Source data:
Content starts
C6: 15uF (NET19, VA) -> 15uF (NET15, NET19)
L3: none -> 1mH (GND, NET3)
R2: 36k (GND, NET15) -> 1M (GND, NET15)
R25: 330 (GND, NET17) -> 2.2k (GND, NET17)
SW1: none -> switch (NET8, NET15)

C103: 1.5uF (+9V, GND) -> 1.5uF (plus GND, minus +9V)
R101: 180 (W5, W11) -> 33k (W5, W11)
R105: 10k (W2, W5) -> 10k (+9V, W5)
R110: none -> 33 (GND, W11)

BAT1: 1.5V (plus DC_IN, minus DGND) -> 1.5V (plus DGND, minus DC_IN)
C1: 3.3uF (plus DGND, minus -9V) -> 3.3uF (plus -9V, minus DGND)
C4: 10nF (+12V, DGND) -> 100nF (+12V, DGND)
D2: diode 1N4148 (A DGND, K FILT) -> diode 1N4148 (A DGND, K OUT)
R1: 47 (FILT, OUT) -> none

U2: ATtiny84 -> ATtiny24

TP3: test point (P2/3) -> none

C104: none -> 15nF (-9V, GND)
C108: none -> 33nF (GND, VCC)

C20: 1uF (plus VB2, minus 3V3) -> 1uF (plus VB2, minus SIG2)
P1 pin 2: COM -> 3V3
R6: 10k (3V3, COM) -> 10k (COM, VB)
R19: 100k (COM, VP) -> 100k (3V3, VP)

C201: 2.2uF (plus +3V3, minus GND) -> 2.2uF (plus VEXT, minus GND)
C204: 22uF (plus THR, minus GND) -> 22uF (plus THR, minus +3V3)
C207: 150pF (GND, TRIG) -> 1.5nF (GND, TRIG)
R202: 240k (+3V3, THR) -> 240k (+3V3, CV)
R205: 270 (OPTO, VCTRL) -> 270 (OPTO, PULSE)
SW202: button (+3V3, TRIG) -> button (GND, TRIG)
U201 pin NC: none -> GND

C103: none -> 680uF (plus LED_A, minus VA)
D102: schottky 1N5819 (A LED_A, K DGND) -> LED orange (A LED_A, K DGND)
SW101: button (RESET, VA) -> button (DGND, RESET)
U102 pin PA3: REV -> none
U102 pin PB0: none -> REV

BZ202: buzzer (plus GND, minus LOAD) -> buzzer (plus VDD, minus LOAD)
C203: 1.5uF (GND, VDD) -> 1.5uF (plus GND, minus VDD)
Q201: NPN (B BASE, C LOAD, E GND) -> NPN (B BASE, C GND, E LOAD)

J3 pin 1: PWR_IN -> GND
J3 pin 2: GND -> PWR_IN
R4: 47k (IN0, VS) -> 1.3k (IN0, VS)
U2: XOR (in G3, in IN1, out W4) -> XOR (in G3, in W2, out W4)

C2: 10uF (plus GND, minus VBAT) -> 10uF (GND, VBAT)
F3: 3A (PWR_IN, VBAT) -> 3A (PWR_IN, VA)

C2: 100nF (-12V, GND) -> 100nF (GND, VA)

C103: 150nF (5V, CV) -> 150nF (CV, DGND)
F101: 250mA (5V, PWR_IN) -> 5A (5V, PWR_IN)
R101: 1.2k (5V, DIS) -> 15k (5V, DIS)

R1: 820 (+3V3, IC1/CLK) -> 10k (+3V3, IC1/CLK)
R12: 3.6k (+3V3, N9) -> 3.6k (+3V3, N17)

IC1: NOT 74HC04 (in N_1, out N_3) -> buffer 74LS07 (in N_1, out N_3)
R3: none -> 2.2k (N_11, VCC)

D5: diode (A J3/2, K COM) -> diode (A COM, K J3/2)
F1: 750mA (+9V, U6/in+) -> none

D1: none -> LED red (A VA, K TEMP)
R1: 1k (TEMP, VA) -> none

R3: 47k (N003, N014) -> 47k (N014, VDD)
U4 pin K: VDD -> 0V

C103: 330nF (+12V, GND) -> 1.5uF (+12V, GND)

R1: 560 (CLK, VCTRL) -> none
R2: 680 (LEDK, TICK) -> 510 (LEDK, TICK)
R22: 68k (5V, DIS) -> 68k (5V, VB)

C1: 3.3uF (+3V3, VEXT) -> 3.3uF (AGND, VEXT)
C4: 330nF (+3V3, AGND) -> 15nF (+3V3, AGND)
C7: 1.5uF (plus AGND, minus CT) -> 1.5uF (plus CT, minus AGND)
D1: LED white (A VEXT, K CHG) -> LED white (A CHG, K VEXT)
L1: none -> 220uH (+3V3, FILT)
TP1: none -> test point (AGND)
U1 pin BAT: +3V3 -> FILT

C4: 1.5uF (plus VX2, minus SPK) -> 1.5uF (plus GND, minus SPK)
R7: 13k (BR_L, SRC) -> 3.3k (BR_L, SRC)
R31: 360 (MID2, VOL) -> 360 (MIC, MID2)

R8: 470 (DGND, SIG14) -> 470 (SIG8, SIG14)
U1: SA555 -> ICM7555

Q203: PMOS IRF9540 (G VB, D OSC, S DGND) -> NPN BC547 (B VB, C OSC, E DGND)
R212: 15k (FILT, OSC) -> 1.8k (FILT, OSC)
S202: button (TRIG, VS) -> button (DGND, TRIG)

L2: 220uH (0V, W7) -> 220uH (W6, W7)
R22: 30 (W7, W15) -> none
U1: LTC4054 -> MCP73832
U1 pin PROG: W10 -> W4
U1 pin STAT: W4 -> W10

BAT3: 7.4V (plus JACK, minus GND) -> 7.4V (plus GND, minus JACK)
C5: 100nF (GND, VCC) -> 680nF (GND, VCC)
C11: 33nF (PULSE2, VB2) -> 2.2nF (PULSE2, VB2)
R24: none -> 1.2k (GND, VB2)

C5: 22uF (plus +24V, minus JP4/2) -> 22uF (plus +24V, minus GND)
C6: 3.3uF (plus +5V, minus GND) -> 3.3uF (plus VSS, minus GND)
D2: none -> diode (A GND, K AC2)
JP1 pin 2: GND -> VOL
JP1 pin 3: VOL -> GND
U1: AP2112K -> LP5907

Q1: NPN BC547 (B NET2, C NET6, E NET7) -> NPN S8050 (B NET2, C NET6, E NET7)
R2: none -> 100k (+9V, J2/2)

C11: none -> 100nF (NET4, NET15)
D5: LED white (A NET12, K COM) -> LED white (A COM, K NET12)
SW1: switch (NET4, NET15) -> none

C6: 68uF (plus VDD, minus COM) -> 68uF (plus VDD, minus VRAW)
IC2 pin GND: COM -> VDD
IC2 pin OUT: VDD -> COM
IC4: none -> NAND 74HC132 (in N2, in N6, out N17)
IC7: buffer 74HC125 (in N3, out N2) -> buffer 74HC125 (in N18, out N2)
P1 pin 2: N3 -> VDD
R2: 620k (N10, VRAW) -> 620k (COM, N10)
Content ends
▶ [The task]: Every line of the data is to be retyped without alteration.

▶ [Response box]:
C6: 15uF (NET19, VA) -> 15uF (NET15, NET19)
L3: none -> 1mH (GND, NET3)
R2: 36k (GND, NET15) -> 1M (GND, NET15)
R25: 330 (GND, NET17) -> 2.2k (GND, NET17)
SW1: none -> switch (NET8, NET15)

C103: 1.5uF (+9V, GND) -> 1.5uF (plus GND, minus +9V)
R101: 180 (W5, W11) -> 33k (W5, W11)
R105: 10k (W2, W5) -> 10k (+9V, W5)
R110: none -> 33 (GND, W11)

BAT1: 1.5V (plus DC_IN, minus DGND) -> 1.5V (plus DGND, minus DC_IN)
C1: 3.3uF (plus DGND, minus -9V) -> 3.3uF (plus -9V, minus DGND)
C4: 10nF (+12V, DGND) -> 100nF (+12V, DGND)
D2: diode 1N4148 (A DGND, K FILT) -> diode 1N4148 (A DGND, K OUT)
R1: 47 (FILT, OUT) -> none

U2: ATtiny84 -> ATtiny24

TP3: test point (P2/3) -> none

C104: none -> 15nF (-9V, GND)
C108: none -> 33nF (GND, VCC)

C20: 1uF (plus VB2, minus 3V3) -> 1uF (plus VB2, minus SIG2)
P1 pin 2: COM -> 3V3
R6: 10k (3V3, COM) -> 10k (COM, VB)
R19: 100k (COM, VP) -> 100k (3V3, VP)

C201: 2.2uF (plus +3V3, minus GND) -> 2.2uF (plus VEXT, minus GND)
C204: 22uF (plus THR, minus GND) -> 22uF (plus THR, minus +3V3)
C207: 150pF (GND, TRIG) -> 1.5nF (GND, TRIG)
R202: 240k (+3V3, THR) -> 240k (+3V3, CV)
R205: 270 (OPTO, VCTRL) -> 270 (OPTO, PULSE)
SW202: button (+3V3, TRIG) -> button (GND, TRIG)
U201 pin NC: none -> GND

C103: none -> 680uF (plus LED_A, minus VA)
D102: schottky 1N5819 (A LED_A, K DGND) -> LED orange (A LED_A, K DGND)
SW101: button (RESET, VA) -> button (DGND, RESET)
U102 pin PA3: REV -> none
U102 pin PB0: none -> REV

BZ202: buzzer (plus GND, minus LOAD) -> buzzer (plus VDD, minus LOAD)
C203: 1.5uF (GND, VDD) -> 1.5uF (plus GND, minus VDD)
Q201: NPN (B BASE, C LOAD, E GND) -> NPN (B BASE, C GND, E LOAD)

J3 pin 1: PWR_IN -> GND
J3 pin 2: GND -> PWR_IN
R4: 47k (IN0, VS) -> 1.3k (IN0, VS)
U2: XOR (in G3, in IN1, out W4) -> XOR (in G3, in W2, out W4)

C2: 10uF (plus GND, minus VBAT) -> 10uF (GND, VBAT)
F3: 3A (PWR_IN, VBAT) -> 3A (PWR_IN, VA)

C2: 100nF (-12V, GND) -> 100nF (GND, VA)

C103: 150nF (5V, CV) -> 150nF (CV, DGND)
F101: 250mA (5V, PWR_IN) -> 5A (5V, PWR_IN)
R101: 1.2k (5V, DIS) -> 15k (5V, DIS)

R1: 820 (+3V3, IC1/CLK) -> 10k (+3V3, IC1/CLK)
R12: 3.6k (+3V3, N9) -> 3.6k (+3V3, N17)

IC1: NOT 74HC04 (in N_1, out N_3) -> buffer 74LS07 (in N_1, out N_3)
R3: none -> 2.2k (N_11, VCC)

D5: diode (A J3/2, K COM) -> diode (A COM, K J3/2)
F1: 750mA (+9V, U6/in+) -> none

D1: none -> LED red (A VA, K TEMP)
R1: 1k (TEMP, VA) -> none

R3: 47k (N003, N014) -> 47k (N014, VDD)
U4 pin K: VDD -> 0V

C103: 330nF (+12V, GND) -> 1.5uF (+12V, GND)

R1: 560 (CLK, VCTRL) -> none
R2: 680 (LEDK, TICK) -> 510 (LEDK, TICK)
R22: 68k (5V, DIS) -> 68k (5V, VB)

C1: 3.3uF (+3V3, VEXT) -> 3.3uF (AGND, VEXT)
C4: 330nF (+3V3, AGND) -> 15nF (+3V3, AGND)
C7: 1.5uF (plus AGND, minus CT) -> 1.5uF (plus CT, minus AGND)
D1: LED white (A VEXT, K CHG) -> LED white (A CHG, K VEXT)
L1: none -> 220uH (+3V3, FILT)
TP1: none -> test point (AGND)
U1 pin BAT: +3V3 -> FILT

C4: 1.5uF (plus VX2, minus SPK) -> 1.5uF (plus GND, minus SPK)
R7: 13k (BR_L, SRC) -> 3.3k (BR_L, SRC)
R31: 360 (MID2, VOL) -> 360 (MIC, MID2)

R8: 470 (DGND, SIG14) -> 470 (SIG8, SIG14)
U1: SA555 -> ICM7555

Q203: PMOS IRF9540 (G VB, D OSC, S DGND) -> NPN BC547 (B VB, C OSC, E DGND)
R212: 15k (FILT, OSC) -> 1.8k (FILT, OSC)
S202: button (TRIG, VS) -> button (DGND, TRIG)

L2: 220uH (0V, W7) -> 220uH (W6, W7)
R22: 30 (W7, W15) -> none
U1: LTC4054 -> MCP73832
U1 pin PROG: W10 -> W4
U1 pin STAT: W4 -> W10

BAT3: 7.4V (plus JACK, minus GND) -> 7.4V (plus GND, minus JACK)
C5: 100nF (GND, VCC) -> 680nF (GND, VCC)
C11: 33nF (PULSE2, VB2) -> 2.2nF (PULSE2, VB2)
R24: none -> 1.2k (GND, VB2)

C5: 22uF (plus +24V, minus JP4/2) -> 22uF (plus +24V, minus GND)
C6: 3.3uF (plus +5V, minus GND) -> 3.3uF (plus VSS, minus GND)
D2: none -> diode (A GND, K AC2)
JP1 pin 2: GND -> VOL
JP1 pin 3: VOL -> GND
U1: AP2112K -> LP5907

Q1: NPN BC547 (B NET2, C NET6, E NET7) -> NPN S8050 (B NET2, C NET6, E NET7)
R2: none -> 100k (+9V, J2/2)

C11: none -> 100nF (NET4, NET15)
D5: LED white (A NET12, K COM) -> LED white (A COM, K NET12)
SW1: switch (NET4, NET15) -> none

C6: 68uF (plus VDD, minus COM) -> 68uF (plus VDD, minus VRAW)
IC2 pin GND: COM -> VDD
IC2 pin OUT: VDD -> COM
IC4: none -> NAND 74HC132 (in N2, in N6, out N17)
IC7: buffer 74HC125 (in N3, out N2) -> buffer 74HC125 (in N18, out N2)
P1 pin 2: N3 -> VDD
R2: 620k (N10, VRAW) -> 620k (COM, N10)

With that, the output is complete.